▶ **What is required**
Lines with the string "switch" must each be copied from the listing.
*** Source material Section Begins ***
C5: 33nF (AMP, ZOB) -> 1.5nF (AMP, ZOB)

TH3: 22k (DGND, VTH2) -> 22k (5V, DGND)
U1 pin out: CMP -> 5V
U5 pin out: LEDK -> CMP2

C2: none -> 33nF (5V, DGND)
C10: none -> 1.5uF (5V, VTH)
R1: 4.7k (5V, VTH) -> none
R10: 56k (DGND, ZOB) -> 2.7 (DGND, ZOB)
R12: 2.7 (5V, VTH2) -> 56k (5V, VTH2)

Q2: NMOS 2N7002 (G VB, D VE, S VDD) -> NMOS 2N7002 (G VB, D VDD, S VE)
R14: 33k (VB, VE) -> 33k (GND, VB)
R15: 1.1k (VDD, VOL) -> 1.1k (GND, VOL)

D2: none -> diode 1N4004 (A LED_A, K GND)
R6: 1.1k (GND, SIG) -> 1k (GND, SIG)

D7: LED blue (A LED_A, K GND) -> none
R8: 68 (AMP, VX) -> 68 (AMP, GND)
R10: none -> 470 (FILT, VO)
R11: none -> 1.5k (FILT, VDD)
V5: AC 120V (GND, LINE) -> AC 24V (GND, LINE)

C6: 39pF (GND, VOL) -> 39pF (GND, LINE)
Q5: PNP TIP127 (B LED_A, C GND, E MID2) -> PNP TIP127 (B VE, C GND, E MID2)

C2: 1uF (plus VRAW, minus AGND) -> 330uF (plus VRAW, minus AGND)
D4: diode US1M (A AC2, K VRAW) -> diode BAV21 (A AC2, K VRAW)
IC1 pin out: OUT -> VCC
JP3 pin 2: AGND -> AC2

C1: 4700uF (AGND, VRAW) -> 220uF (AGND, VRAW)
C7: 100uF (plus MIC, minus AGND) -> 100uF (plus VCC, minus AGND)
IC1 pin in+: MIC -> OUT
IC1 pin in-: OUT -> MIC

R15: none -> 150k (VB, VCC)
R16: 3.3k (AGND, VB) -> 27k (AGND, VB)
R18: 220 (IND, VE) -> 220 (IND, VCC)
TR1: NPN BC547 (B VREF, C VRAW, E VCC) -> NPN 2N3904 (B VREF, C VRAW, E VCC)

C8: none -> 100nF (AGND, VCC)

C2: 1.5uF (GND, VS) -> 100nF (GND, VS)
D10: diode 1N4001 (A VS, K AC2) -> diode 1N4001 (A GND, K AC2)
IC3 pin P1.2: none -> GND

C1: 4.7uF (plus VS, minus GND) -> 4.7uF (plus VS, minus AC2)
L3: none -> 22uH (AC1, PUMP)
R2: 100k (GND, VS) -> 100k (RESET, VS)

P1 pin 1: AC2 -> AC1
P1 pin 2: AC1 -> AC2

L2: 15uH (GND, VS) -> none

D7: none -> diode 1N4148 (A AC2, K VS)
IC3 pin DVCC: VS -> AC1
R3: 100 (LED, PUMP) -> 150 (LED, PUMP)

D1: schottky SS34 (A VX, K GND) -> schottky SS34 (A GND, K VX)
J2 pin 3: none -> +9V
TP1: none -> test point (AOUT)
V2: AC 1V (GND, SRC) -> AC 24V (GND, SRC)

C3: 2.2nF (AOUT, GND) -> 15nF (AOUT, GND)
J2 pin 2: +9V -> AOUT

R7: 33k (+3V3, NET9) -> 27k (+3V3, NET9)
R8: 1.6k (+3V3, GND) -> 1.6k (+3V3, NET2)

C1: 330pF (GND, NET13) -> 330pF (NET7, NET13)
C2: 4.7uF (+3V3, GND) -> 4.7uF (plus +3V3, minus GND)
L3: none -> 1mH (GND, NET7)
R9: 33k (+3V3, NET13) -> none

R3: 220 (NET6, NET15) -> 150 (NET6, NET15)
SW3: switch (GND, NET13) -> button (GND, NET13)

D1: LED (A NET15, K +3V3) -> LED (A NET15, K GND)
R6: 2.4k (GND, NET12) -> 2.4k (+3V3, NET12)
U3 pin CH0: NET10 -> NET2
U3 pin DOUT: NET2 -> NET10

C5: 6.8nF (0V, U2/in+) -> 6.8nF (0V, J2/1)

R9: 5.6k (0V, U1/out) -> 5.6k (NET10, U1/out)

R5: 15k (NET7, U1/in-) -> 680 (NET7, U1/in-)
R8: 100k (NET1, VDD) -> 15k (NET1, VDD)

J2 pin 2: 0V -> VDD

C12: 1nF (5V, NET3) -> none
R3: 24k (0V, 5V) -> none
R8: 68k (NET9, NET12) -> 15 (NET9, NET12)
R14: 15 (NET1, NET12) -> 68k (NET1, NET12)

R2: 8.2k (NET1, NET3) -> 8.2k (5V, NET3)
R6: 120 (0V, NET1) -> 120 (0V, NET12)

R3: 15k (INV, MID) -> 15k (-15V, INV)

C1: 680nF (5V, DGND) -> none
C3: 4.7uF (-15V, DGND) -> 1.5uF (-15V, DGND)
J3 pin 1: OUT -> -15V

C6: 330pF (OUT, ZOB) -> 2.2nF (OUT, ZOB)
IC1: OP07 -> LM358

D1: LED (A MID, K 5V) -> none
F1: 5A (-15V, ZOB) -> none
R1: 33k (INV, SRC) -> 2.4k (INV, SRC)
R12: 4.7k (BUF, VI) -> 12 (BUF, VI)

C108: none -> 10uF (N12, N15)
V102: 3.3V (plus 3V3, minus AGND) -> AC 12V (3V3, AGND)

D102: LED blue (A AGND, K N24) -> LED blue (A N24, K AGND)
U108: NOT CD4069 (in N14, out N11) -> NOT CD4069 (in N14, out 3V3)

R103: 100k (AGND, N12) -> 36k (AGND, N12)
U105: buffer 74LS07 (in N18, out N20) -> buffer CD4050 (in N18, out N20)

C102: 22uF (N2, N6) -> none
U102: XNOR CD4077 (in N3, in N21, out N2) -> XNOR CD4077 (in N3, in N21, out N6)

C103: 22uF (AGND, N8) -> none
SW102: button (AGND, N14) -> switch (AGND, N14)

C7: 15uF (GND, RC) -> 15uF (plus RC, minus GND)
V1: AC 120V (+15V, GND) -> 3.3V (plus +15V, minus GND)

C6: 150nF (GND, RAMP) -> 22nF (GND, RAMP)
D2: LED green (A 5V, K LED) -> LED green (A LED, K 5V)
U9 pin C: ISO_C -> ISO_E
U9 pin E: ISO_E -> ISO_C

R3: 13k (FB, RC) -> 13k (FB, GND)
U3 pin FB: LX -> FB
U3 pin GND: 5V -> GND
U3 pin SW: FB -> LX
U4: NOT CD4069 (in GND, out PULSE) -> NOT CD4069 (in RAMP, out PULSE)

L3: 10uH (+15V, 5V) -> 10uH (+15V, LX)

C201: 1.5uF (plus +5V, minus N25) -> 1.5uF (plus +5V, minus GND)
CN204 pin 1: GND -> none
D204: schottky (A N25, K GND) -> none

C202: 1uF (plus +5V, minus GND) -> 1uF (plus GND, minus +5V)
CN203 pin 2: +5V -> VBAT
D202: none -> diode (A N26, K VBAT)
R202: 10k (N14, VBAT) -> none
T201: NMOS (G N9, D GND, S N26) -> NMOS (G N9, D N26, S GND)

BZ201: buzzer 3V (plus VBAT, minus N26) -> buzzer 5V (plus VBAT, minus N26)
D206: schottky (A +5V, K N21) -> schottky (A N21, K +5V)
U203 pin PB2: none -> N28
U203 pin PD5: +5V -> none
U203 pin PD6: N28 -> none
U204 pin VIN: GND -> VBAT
*** Source material Section Ends ***
▶ **Exercise answer**
SW3: switch (GND, NET13) -> button (GND, NET13)
SW102: button (AGND, N14) -> switch (AGND, N14)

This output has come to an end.